**DATA EXTRACTS:**
^^^^^^^^^^^^^^^^

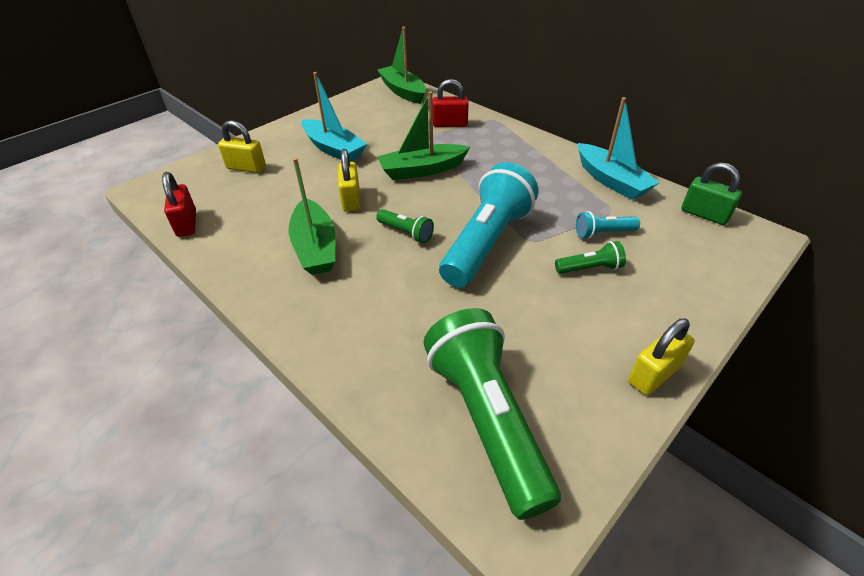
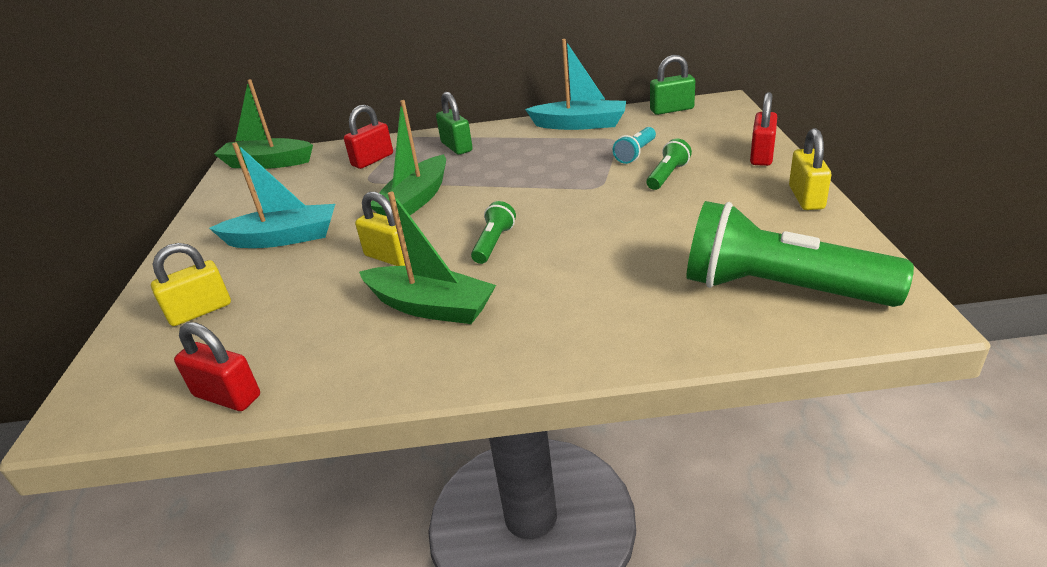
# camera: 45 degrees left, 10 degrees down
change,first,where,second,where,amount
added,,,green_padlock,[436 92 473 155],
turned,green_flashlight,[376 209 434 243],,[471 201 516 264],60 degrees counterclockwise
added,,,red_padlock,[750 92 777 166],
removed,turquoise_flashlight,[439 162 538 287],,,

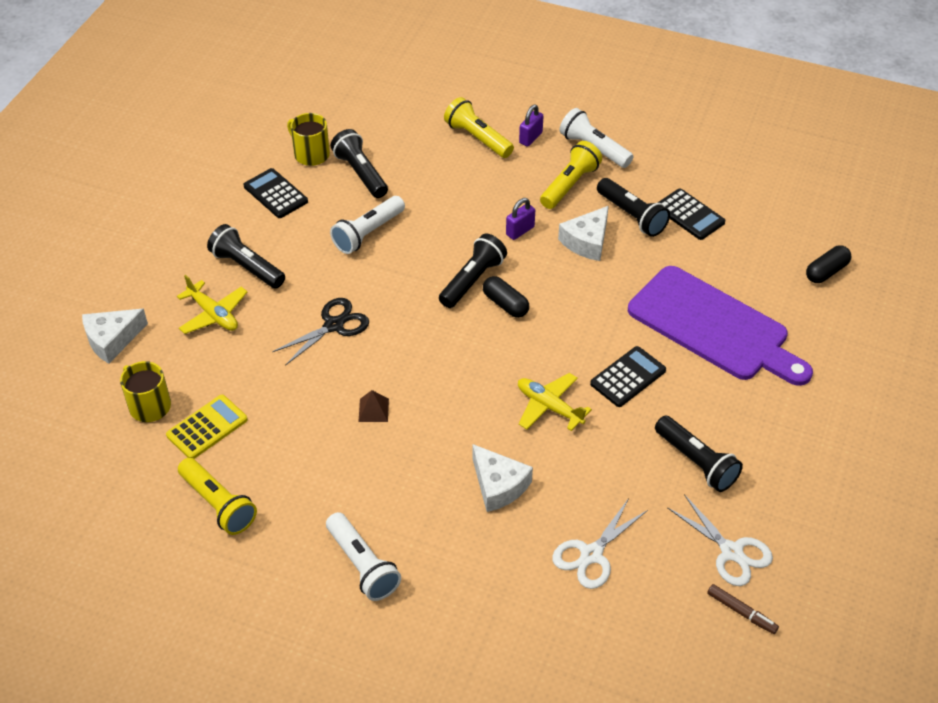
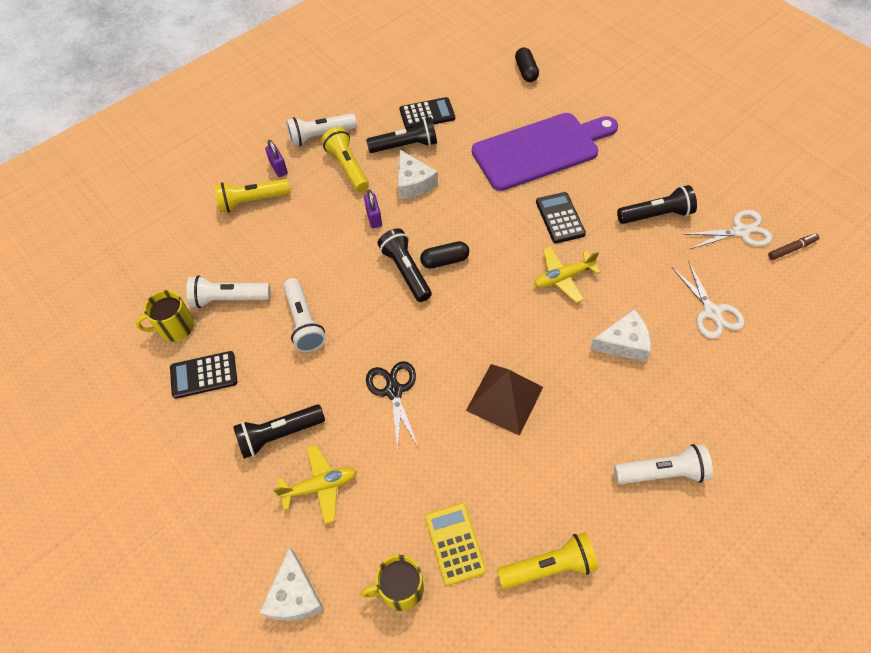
# camera: 60 degrees left, 10 degrees up
change,first,where,second,where,amount
recoloured,black_flashlight,[331 129 388 198],white_flashlight,[186 275 270 308],
resized,brown_pyramid,[359 390 389 422],,[466 364 543 436],x2.18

^^^^^^^^^^^^^^^^

**YOUR INSTRUCTIONS:** Every record must be duplicated exactly, except for the pictures, which are left out.

**RESULT FOR THIS EXERCISE:**
# camera: 45 degrees left, 10 degrees down
change,first,where,second,where,amount
added,,,green_padlock,[436 92 473 155],
turned,green_flashlight,[376 209 434 243],,[471 201 516 264],60 degrees counterclockwise
added,,,red_padlock,[750 92 777 166],
removed,turquoise_flashlight,[439 162 538 287],,,

# camera: 60 degrees left, 10 degrees up
change,first,where,second,where,amount
recoloured,black_flashlight,[331 129 388 198],white_flashlight,[186 275 270 308],
resized,brown_pyramid,[359 390 389 422],,[466 364 543 436],x2.18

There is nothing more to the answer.